• Aim:
Quote exactly, and only, the lines from the one with "Detect every instance" down to the one with "Segment regions of", both included.

• Data to use:

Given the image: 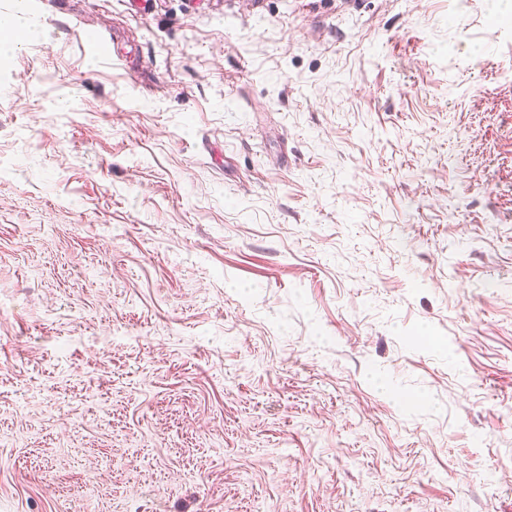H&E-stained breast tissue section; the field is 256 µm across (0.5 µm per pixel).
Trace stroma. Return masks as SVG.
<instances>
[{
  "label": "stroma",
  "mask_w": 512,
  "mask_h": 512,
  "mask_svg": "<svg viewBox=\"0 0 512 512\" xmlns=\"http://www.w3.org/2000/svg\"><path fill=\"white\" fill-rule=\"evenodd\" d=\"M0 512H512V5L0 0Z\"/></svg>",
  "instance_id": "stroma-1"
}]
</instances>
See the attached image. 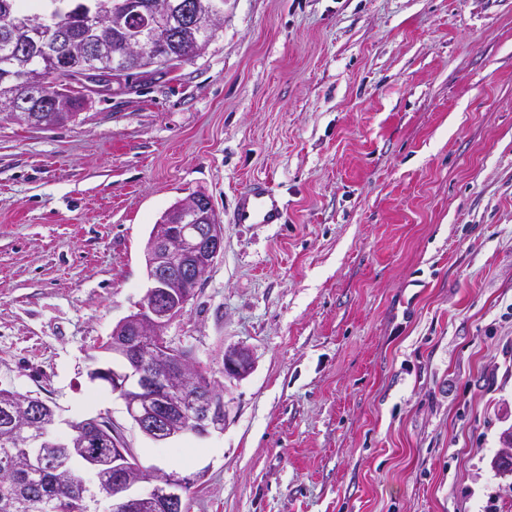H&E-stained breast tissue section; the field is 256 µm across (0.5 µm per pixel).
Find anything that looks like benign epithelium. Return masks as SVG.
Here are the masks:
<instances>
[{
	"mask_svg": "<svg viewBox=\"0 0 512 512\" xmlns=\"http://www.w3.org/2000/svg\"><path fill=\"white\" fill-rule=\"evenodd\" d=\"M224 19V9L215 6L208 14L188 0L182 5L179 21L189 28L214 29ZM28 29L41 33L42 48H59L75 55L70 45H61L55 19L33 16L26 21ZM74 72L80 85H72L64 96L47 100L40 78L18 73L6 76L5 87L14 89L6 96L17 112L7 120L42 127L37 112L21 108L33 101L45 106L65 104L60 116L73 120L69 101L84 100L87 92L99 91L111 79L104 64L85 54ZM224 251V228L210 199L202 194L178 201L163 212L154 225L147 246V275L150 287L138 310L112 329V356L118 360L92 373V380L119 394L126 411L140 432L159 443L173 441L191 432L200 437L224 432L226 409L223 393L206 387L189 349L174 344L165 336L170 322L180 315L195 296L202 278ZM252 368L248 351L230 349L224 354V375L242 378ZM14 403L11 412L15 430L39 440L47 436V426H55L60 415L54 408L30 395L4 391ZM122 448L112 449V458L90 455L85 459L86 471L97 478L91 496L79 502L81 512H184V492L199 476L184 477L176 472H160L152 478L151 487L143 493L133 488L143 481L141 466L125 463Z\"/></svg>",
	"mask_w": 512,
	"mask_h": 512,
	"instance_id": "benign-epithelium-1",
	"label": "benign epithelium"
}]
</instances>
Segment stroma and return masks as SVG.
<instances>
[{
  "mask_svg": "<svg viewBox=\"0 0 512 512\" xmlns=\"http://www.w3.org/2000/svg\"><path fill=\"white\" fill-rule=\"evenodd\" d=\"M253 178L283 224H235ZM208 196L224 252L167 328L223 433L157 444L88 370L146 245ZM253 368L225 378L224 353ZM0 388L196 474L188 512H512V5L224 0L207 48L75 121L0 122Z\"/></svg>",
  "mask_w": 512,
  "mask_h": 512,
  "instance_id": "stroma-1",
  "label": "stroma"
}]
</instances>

...

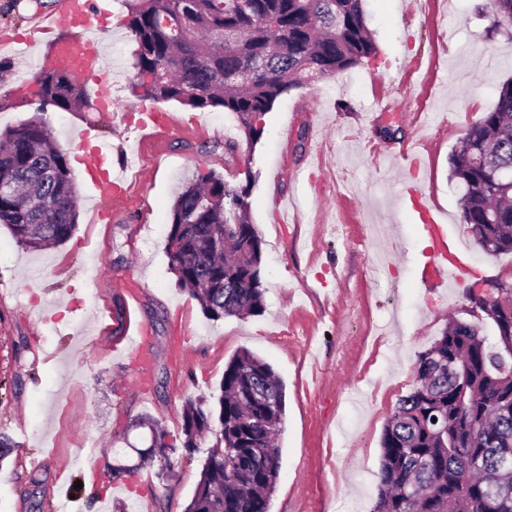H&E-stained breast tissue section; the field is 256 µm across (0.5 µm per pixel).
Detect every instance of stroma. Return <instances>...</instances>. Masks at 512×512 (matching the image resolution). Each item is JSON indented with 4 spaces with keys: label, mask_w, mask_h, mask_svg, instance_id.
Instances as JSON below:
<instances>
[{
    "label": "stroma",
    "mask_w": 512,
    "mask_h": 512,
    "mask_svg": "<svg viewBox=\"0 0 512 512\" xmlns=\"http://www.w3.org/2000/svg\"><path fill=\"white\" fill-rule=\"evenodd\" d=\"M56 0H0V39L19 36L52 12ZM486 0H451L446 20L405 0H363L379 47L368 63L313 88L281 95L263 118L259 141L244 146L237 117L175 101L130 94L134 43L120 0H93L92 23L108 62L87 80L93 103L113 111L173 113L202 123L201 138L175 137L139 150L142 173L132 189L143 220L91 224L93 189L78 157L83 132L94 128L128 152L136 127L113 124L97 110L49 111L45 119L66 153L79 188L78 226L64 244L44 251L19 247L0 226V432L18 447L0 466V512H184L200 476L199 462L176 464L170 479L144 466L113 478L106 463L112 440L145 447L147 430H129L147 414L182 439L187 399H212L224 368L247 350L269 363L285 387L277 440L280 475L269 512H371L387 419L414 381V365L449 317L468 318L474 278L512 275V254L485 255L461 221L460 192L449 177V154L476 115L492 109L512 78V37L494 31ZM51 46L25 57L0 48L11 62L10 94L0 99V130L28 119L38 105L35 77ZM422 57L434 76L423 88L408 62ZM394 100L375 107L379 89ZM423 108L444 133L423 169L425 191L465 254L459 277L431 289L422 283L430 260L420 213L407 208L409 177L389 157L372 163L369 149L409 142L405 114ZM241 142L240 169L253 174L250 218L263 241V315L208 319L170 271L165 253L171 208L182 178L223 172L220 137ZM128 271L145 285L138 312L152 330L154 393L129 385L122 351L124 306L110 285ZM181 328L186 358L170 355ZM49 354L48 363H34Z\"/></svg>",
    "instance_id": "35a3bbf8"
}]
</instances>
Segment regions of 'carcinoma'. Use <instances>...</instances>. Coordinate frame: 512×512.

• Solved exercise:
Detect every instance of stroma. Return <instances>...</instances>. Masks at 512×512 (matching the image resolution). Each item is JSON indented with 4 spaces with keys: label, mask_w, mask_h, mask_svg, instance_id.
Instances as JSON below:
<instances>
[{
    "label": "stroma",
    "mask_w": 512,
    "mask_h": 512,
    "mask_svg": "<svg viewBox=\"0 0 512 512\" xmlns=\"http://www.w3.org/2000/svg\"><path fill=\"white\" fill-rule=\"evenodd\" d=\"M56 0H0V39L19 36L52 12ZM486 0H451L446 20L405 0H363L379 47L368 63L313 88L281 95L263 118L259 141L244 146L237 117L175 101L130 94L134 43L120 0H93L92 23L108 62L87 80L93 103L113 111L173 113L202 123L201 138L175 137L139 150L142 173L132 189L143 220L91 224L93 189L78 157L83 132L94 128L128 152L136 127L113 124L97 110L49 111L45 119L66 153L79 188L78 226L64 244L44 251L19 247L0 226V432L18 447L0 466V512H184L200 476L199 462L176 464L170 479L144 466L113 478L106 463L112 440L145 447L147 430H129L147 414L182 439L187 399H212L224 368L247 350L269 363L285 387L277 440L280 475L269 512H371L387 419L414 381V365L449 317L468 318L474 278L512 275V254L485 255L461 221L460 192L449 177V154L476 115L492 109L512 78V37L494 31ZM51 46L25 57L0 48L11 62L10 94L0 99V130L28 119L38 105L35 77ZM422 57L434 76L423 88L408 62ZM394 100L375 107L379 89ZM423 108L444 133L423 169L425 191L465 254L459 277L431 289L422 283L430 260L420 213L407 208L409 177L389 157L372 163L369 149L409 142L405 114ZM241 142L240 169L253 174L250 218L263 241V315L208 319L170 271L165 253L171 208L182 178L223 172L220 137ZM128 271L145 285L138 312L152 330L154 393L129 385L122 351L124 306L110 285ZM181 328L186 358L170 355ZM49 354L48 363H34Z\"/></svg>",
    "instance_id": "35a3bbf8"
}]
</instances>
Segment regions of 'carcinoma'. Use <instances>...</instances>. Coordinate frame: 512×512.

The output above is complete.